Segment Start: GIVEN INFORMATION
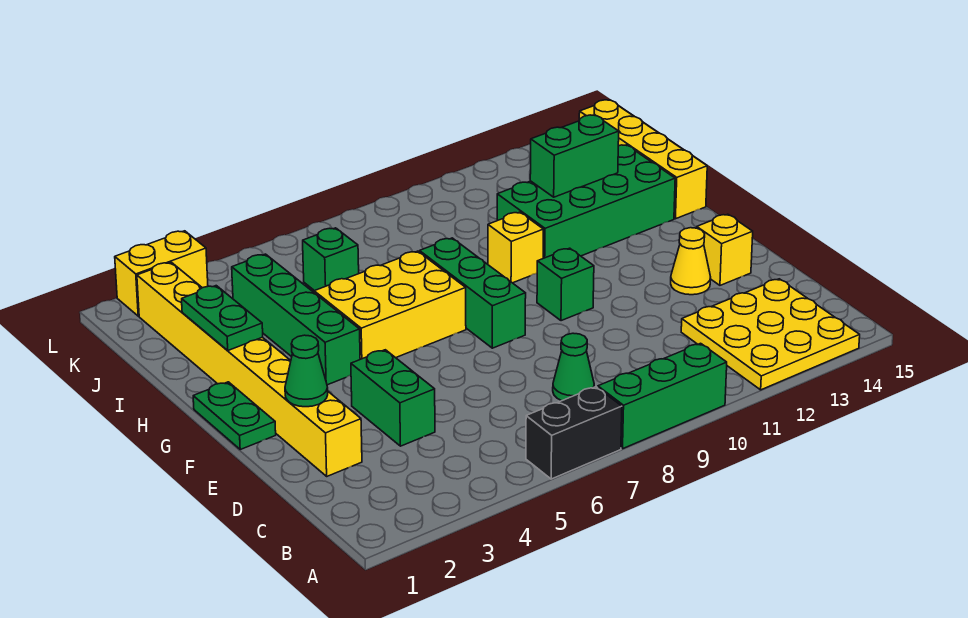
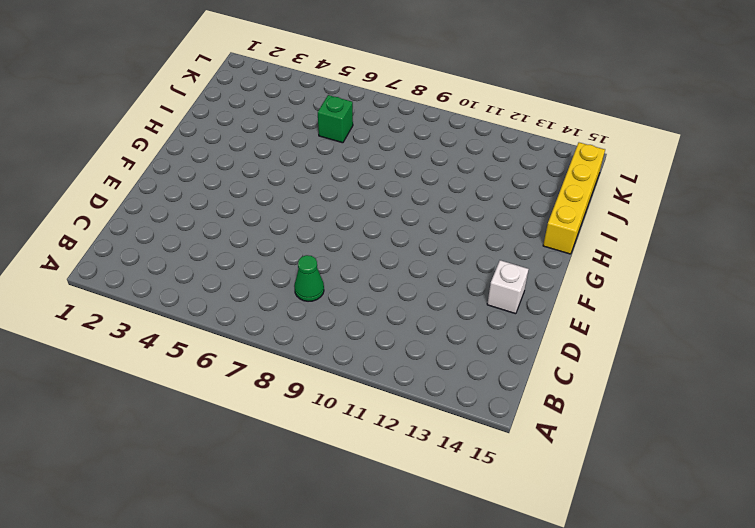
white brick E14 level 1 -> yellow brick E14 level 1
none -> black brick A6:A7 level 1
none -> green brick A8:A10 level 1
none -> yellow plate A12:C14 level 1

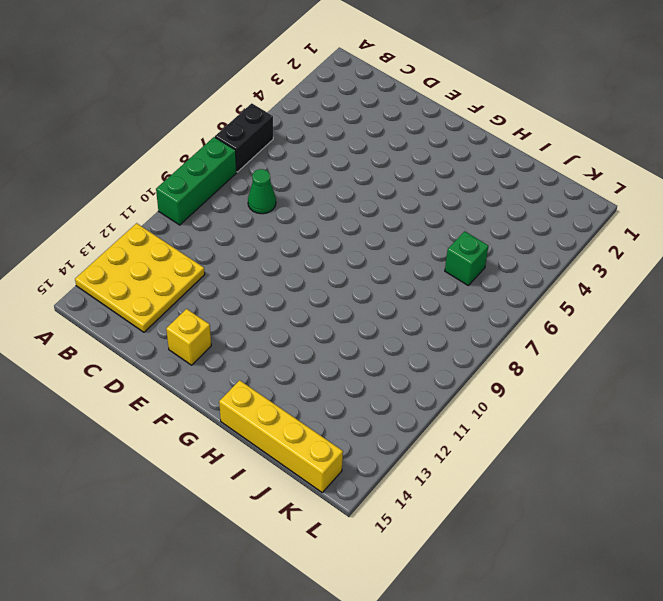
none -> yellow brick D2:K2 level 1
none -> green brick D4:E4 level 1
none -> yellow cone E13 level 1

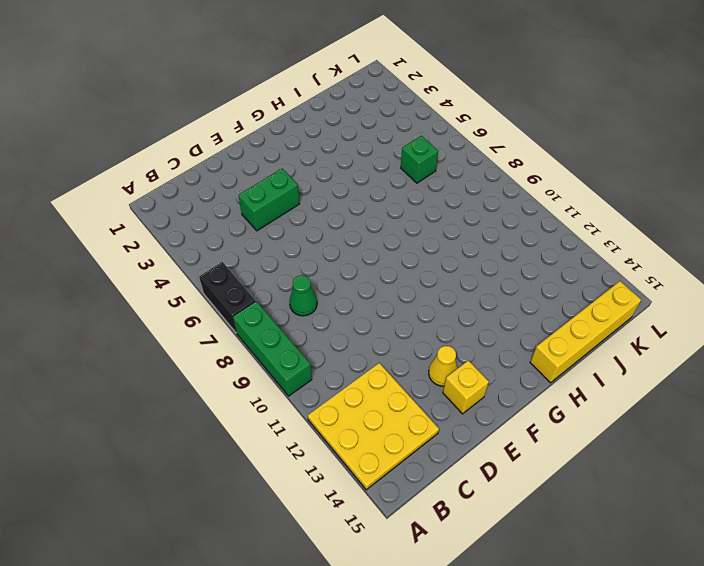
none -> yellow brick D2:K2 level 1
none -> green plate F1:G1 level 1
none -> green brick F8:H8 level 1

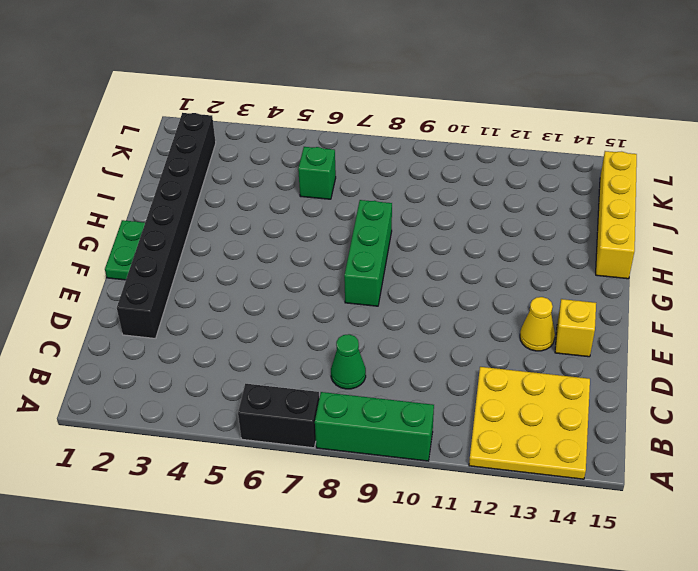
black brick D2:K2 level 1 -> yellow brick D2:K2 level 1
none -> green brick D4:E4 level 1
none -> green brick F10 level 1
none -> green brick G4:J4 level 1

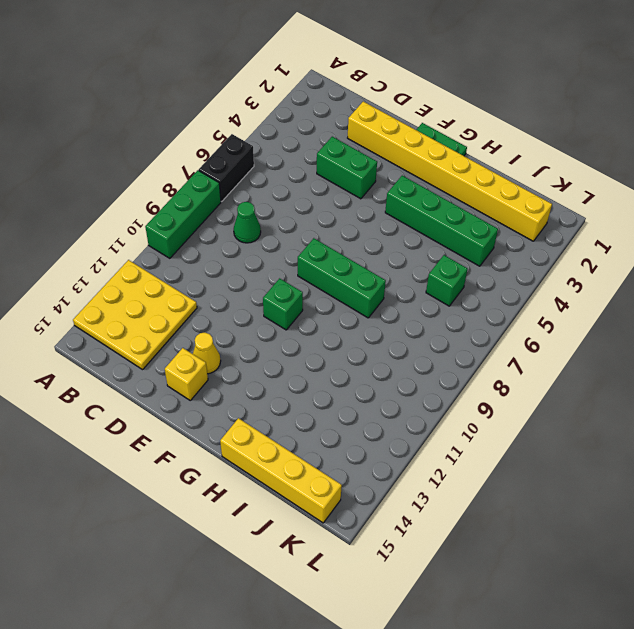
none -> yellow brick G5:H7 level 1
none -> yellow brick H10 level 1
none -> green brick H11:I14 level 1

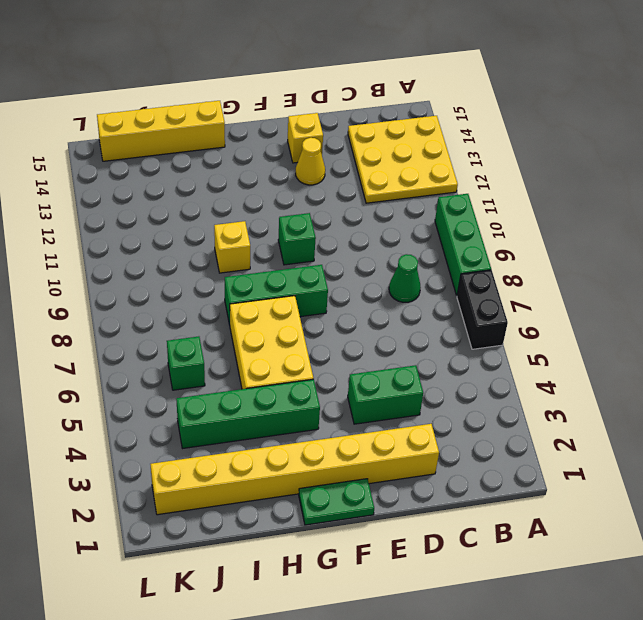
none -> green brick H11:I14 level 1
none -> yellow brick L2:L3 level 1
none -> green cone E2 level 2

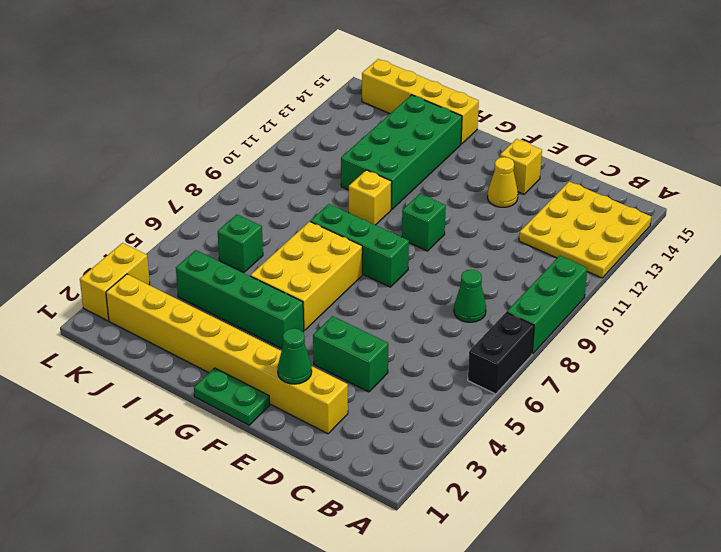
none -> green plate H2:I2 level 2
none -> green brick I12:I13 level 2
Segment End: GIVEN INFORMATION
WORK INSTRUCTIONS: The entries above are to be reproduced exactly, with the pictures dropped.

RESPONSE TO THE TASK:
white brick E14 level 1 -> yellow brick E14 level 1
none -> black brick A6:A7 level 1
none -> green brick A8:A10 level 1
none -> yellow plate A12:C14 level 1

none -> yellow brick D2:K2 level 1
none -> green brick D4:E4 level 1
none -> yellow cone E13 level 1

none -> yellow brick D2:K2 level 1
none -> green plate F1:G1 level 1
none -> green brick F8:H8 level 1

black brick D2:K2 level 1 -> yellow brick D2:K2 level 1
none -> green brick D4:E4 level 1
none -> green brick F10 level 1
none -> green brick G4:J4 level 1

none -> yellow brick G5:H7 level 1
none -> yellow brick H10 level 1
none -> green brick H11:I14 level 1

none -> green brick H11:I14 level 1
none -> yellow brick L2:L3 level 1
none -> green cone E2 level 2

none -> green plate H2:I2 level 2
none -> green brick I12:I13 level 2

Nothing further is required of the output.